--- START ---

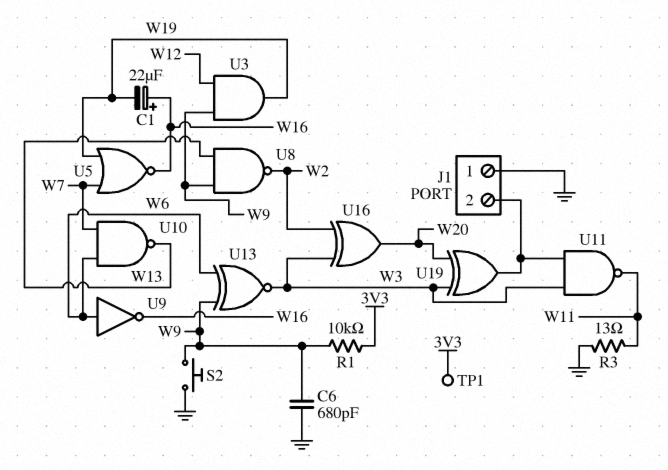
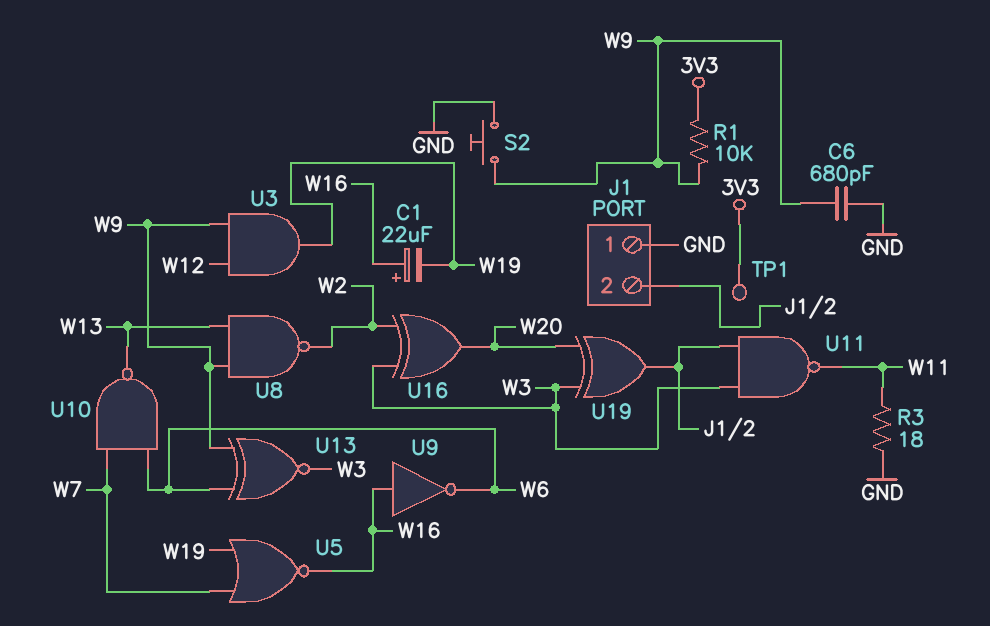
R3: 13 (GND, W11) -> 18 (GND, W11)
U9: NOT (in W6, out W16) -> NOT (in W16, out W6)

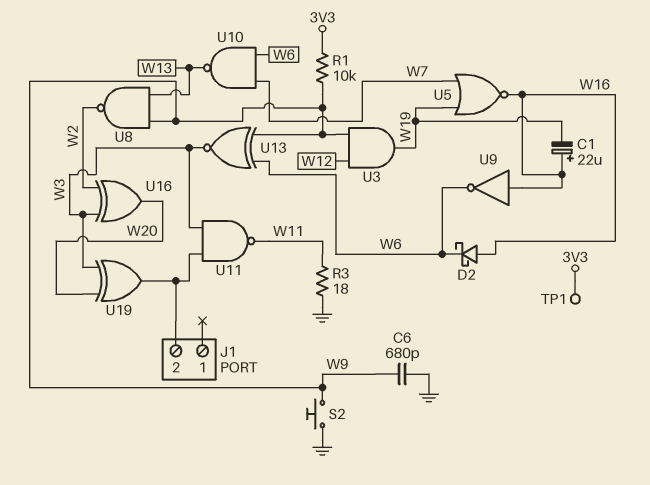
D2: none -> schottky (A W16, K W6)
J1 pin 1: GND -> none

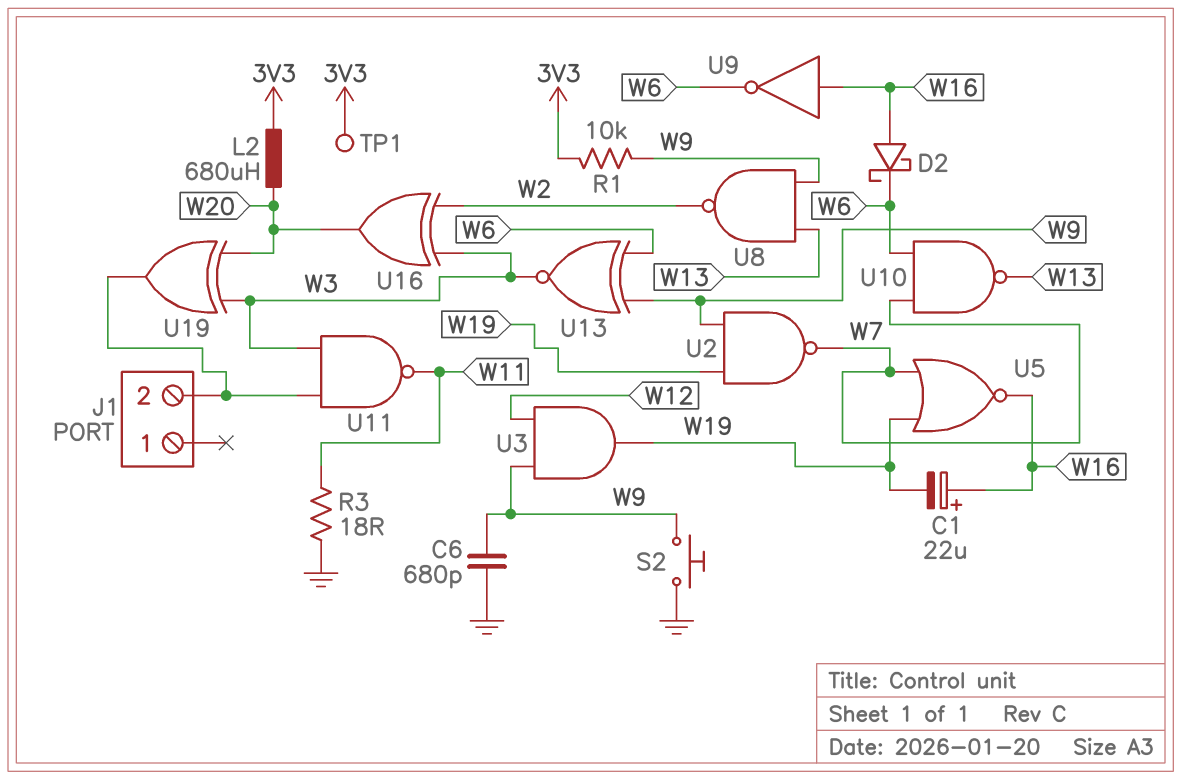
L2: none -> 680uH (3V3, W20)
U2: none -> NAND (in W9, in W19, out W7)

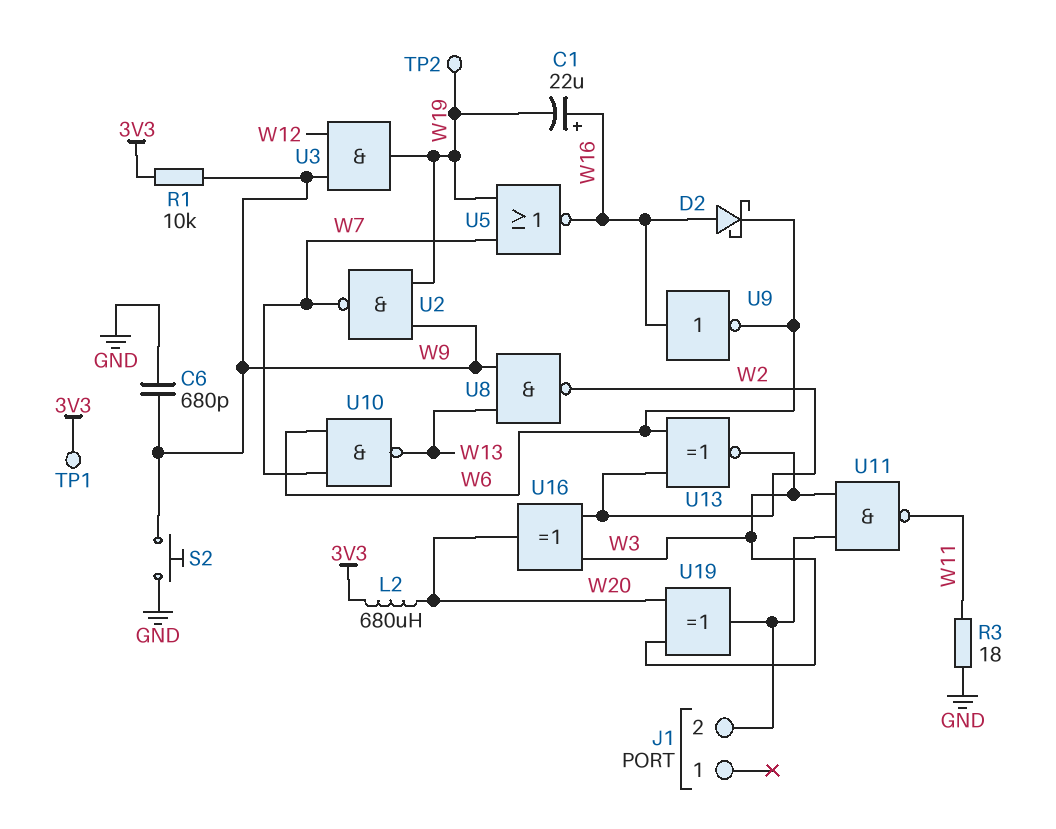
TP2: none -> test point (W19)
U13: XNOR (in W6, in W9, out W3) -> XNOR (in W2, in W6, out W3)

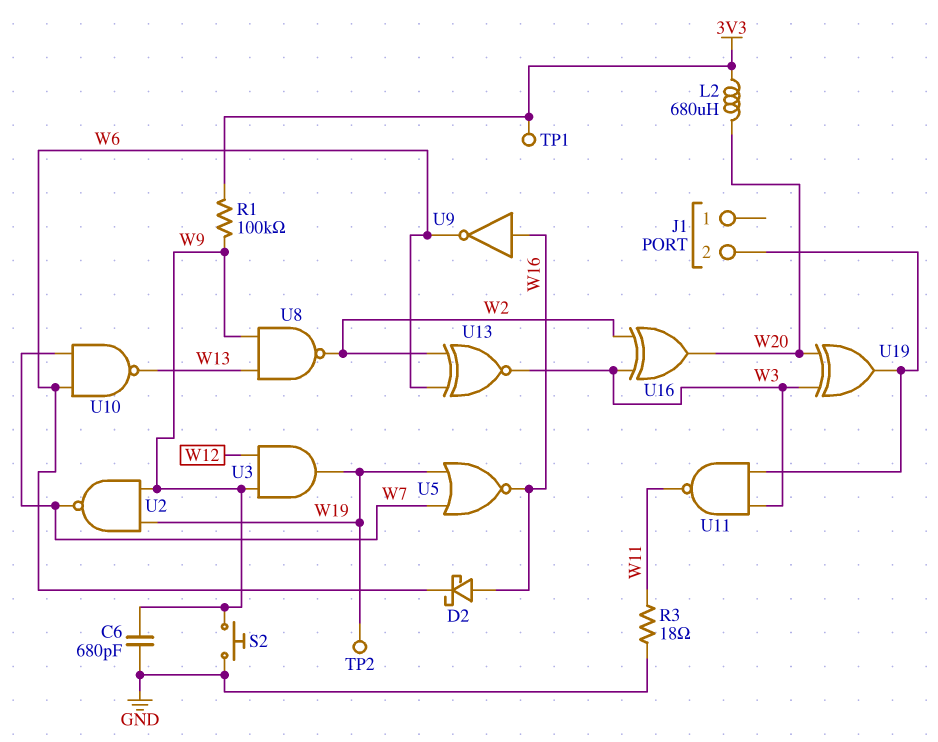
C1: 22uF (plus W16, minus W19) -> none
R1: 10k (3V3, W9) -> 100k (3V3, W9)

--- END ---

EXERCISE PROMPT.
Search the entries for the word "none", then copy every line in which it is found.

REPLY.
D2: none -> schottky (A W16, K W6)
J1 pin 1: GND -> none
L2: none -> 680uH (3V3, W20)
U2: none -> NAND (in W9, in W19, out W7)
TP2: none -> test point (W19)
C1: 22uF (plus W16, minus W19) -> none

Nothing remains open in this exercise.